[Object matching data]
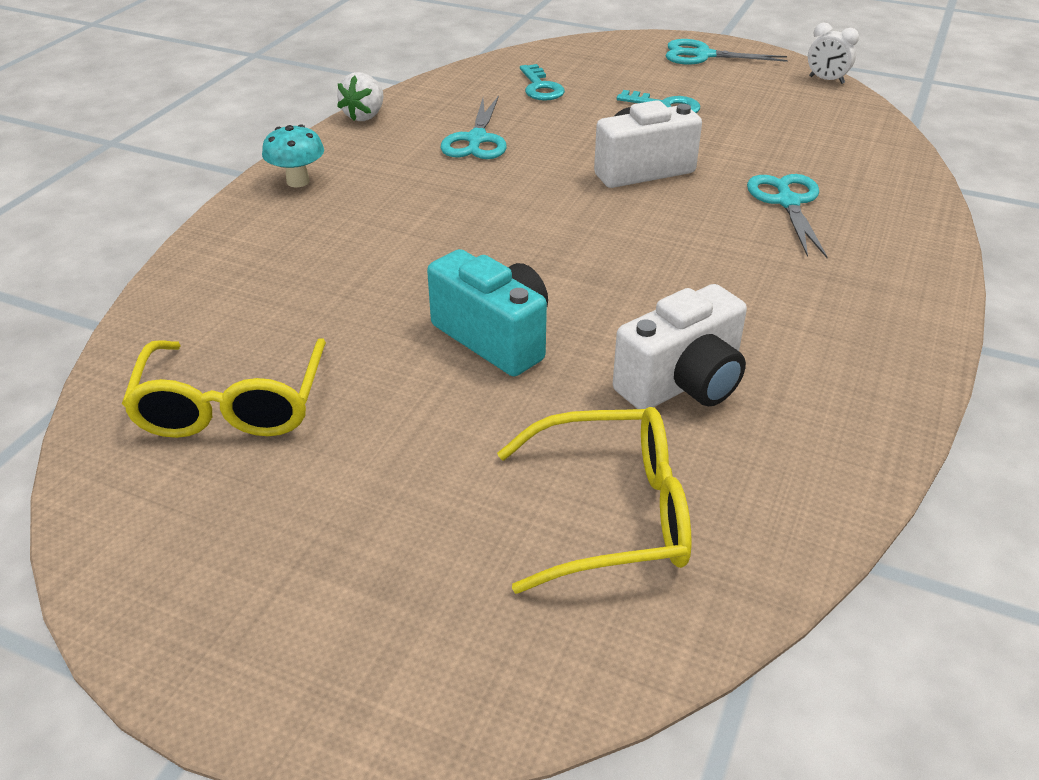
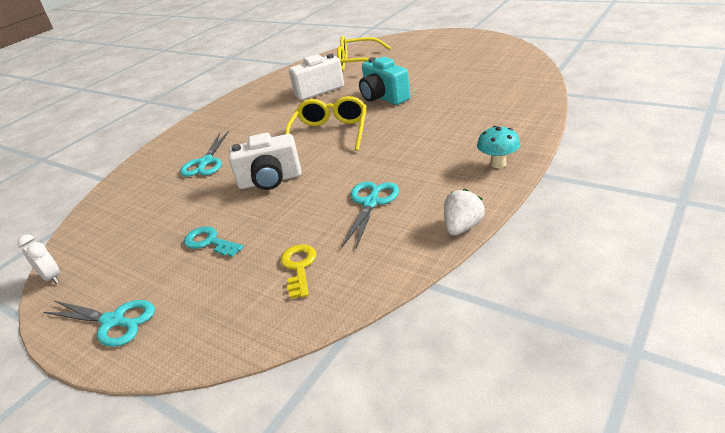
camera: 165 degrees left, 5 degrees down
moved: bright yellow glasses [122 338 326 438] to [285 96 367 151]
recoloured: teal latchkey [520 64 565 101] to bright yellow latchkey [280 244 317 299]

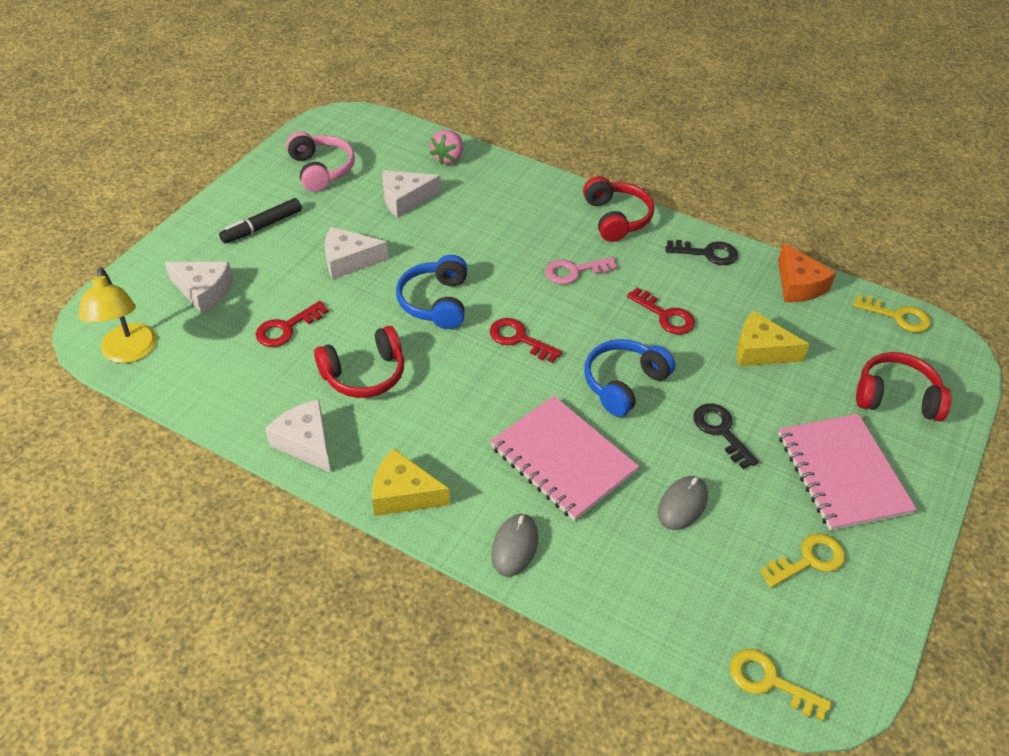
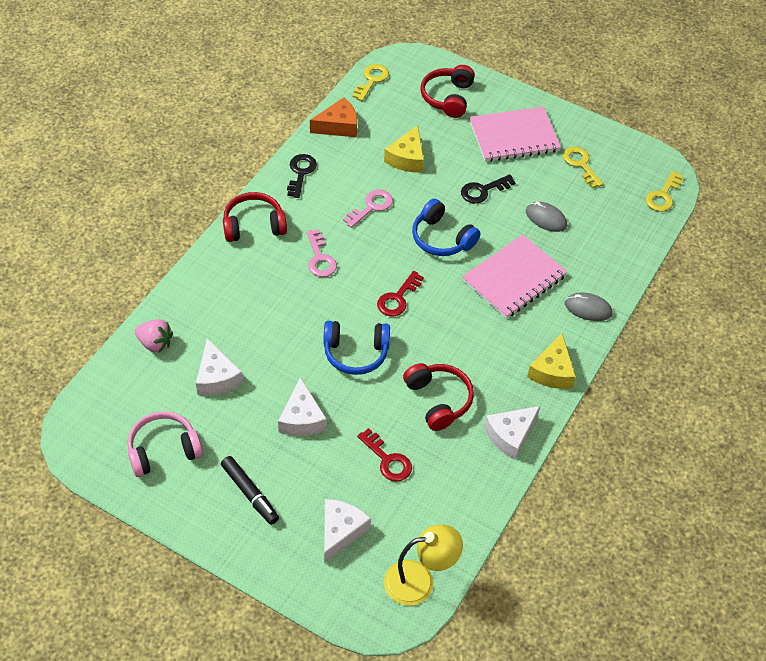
camera: 90 degrees left, 5 degrees up
recoloured: crimson latchkey [627 287 695 334] to pink latchkey [343 189 393 228]

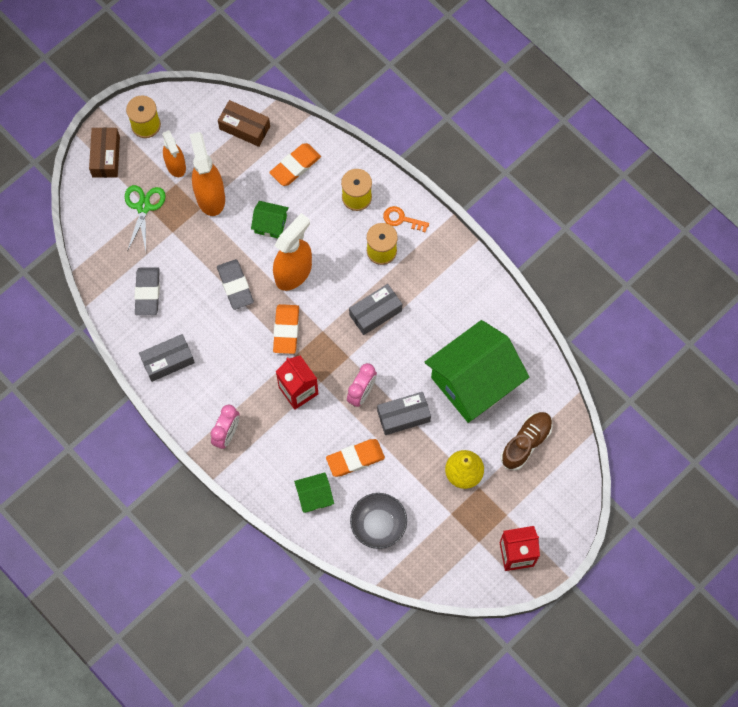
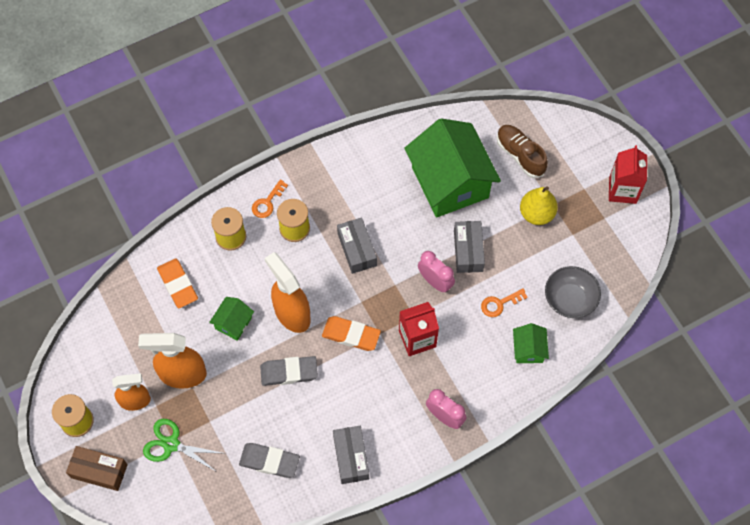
camera: 75 degrees left, 5 degrees down
removed: brown parcel [218 100 270 147]
replaced: orange-coloured eraser [326 439 385 477] to orange-coloured latchkey [481 288 528 317]

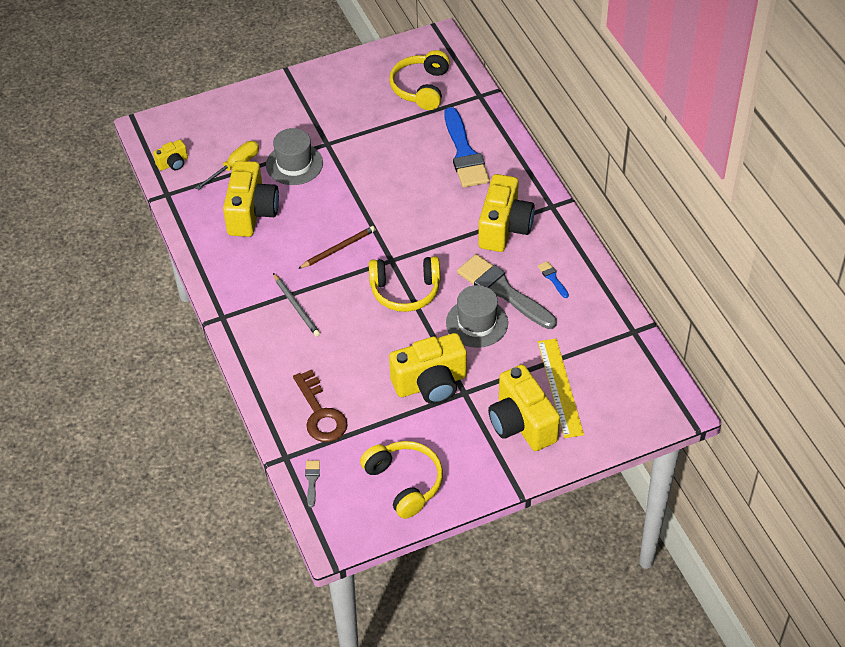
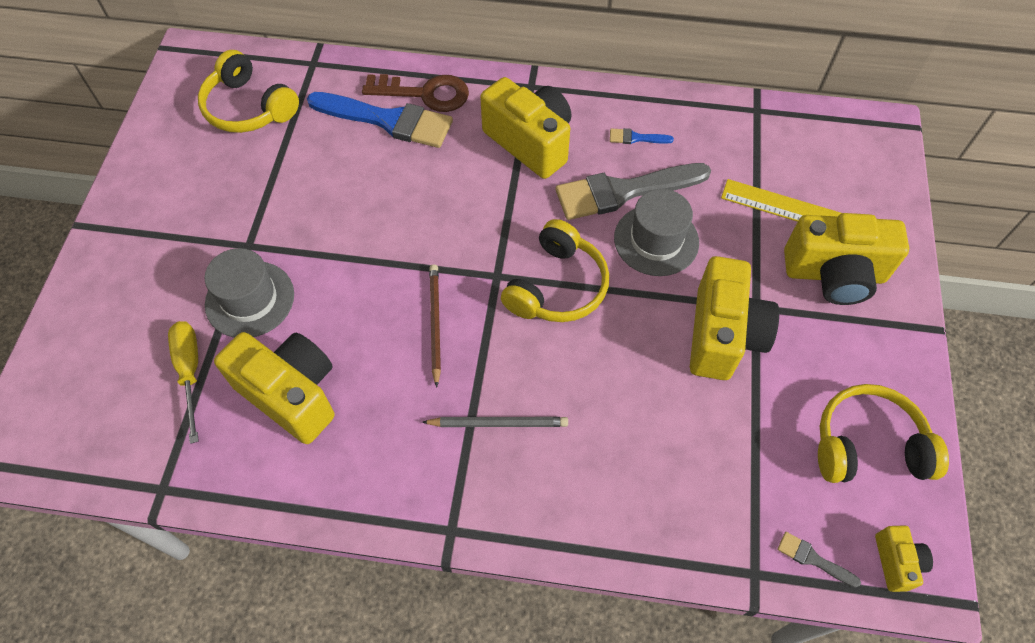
camera: 60 degrees left, 10 degrees up
moved: bright yellow compact camera [153 140 188 171] to [875 525 933 592]; brown latchkey [293 369 347 442] to [362 74 469 112]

WORK ORDER: Write out every line above exactly, minus images.

RESULT BELOW:
camera: 165 degrees left, 5 degrees down
moved: bright yellow glasses [122 338 326 438] to [285 96 367 151]
recoloured: teal latchkey [520 64 565 101] to bright yellow latchkey [280 244 317 299]

camera: 90 degrees left, 5 degrees up
recoloured: crimson latchkey [627 287 695 334] to pink latchkey [343 189 393 228]

camera: 75 degrees left, 5 degrees down
removed: brown parcel [218 100 270 147]
replaced: orange-coloured eraser [326 439 385 477] to orange-coloured latchkey [481 288 528 317]

camera: 60 degrees left, 10 degrees up
moved: bright yellow compact camera [153 140 188 171] to [875 525 933 592]; brown latchkey [293 369 347 442] to [362 74 469 112]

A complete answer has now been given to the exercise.